━━━━━ EXERCISE INPUTS ━━━━━

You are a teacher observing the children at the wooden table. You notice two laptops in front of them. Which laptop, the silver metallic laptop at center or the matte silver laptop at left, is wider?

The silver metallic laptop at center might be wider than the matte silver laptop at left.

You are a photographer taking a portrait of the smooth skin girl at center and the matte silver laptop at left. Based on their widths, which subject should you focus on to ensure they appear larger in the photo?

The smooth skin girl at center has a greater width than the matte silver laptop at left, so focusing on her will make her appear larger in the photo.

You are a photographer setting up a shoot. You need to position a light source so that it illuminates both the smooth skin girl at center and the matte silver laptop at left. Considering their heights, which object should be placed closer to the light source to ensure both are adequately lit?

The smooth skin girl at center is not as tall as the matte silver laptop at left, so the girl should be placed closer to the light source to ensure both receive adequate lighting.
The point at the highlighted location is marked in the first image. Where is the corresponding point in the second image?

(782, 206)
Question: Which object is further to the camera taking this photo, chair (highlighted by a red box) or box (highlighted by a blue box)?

━━━━━

• [GOAL OF THE EXERCISE]
Reproduce the material above word for word, from its first line through its last, with nothing altered, added, or left out.

• [RESULT FOR THIS EXERCISE]
You are a teacher observing the children at the wooden table. You notice two laptops in front of them. Which laptop, the silver metallic laptop at center or the matte silver laptop at left, is wider?

The silver metallic laptop at center might be wider than the matte silver laptop at left.

You are a photographer taking a portrait of the smooth skin girl at center and the matte silver laptop at left. Based on their widths, which subject should you focus on to ensure they appear larger in the photo?

The smooth skin girl at center has a greater width than the matte silver laptop at left, so focusing on her will make her appear larger in the photo.

You are a photographer setting up a shoot. You need to position a light source so that it illuminates both the smooth skin girl at center and the matte silver laptop at left. Considering their heights, which object should be placed closer to the light source to ensure both are adequately lit?

The smooth skin girl at center is not as tall as the matte silver laptop at left, so the girl should be placed closer to the light source to ensure both receive adequate lighting.
The point at the highlighted location is marked in the first image. Where is the corresponding point in the second image?

(782, 206)
Question: Which object is further to the camera taking this photo, chair (highlighted by a red box) or box (highlighted by a blue box)?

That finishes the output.